» The task
Leaving out the images, please reproduce each line below exactly.

- - - - - - -

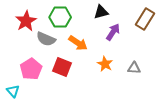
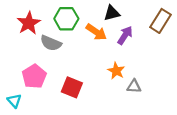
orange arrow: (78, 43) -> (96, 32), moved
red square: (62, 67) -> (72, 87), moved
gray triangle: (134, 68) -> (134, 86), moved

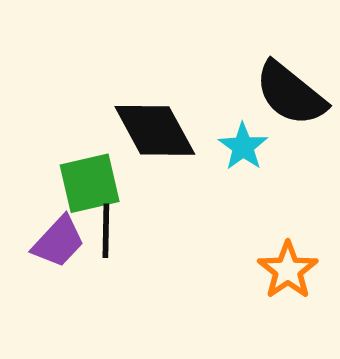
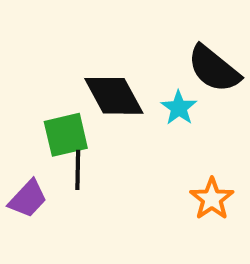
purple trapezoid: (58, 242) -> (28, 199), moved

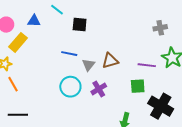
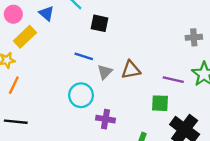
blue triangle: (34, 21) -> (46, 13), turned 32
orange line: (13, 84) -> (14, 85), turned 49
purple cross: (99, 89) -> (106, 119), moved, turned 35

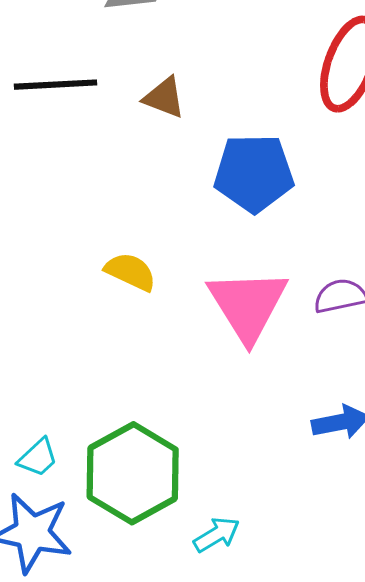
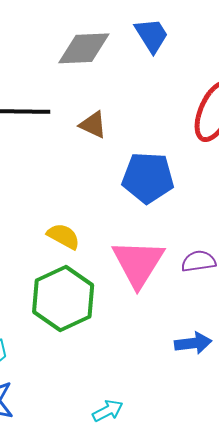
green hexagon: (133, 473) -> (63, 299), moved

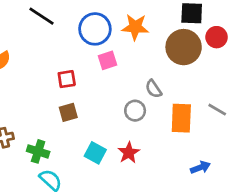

- - - - - - -

» Answer section
orange arrow: (78, 43) -> (96, 32), moved
red square: (62, 67) -> (72, 87), moved
gray triangle: (134, 68) -> (134, 86), moved

purple trapezoid: (58, 242) -> (28, 199), moved

blue triangle: (34, 21) -> (46, 13), turned 32
orange line: (13, 84) -> (14, 85), turned 49
purple cross: (99, 89) -> (106, 119), moved, turned 35

green hexagon: (133, 473) -> (63, 299), moved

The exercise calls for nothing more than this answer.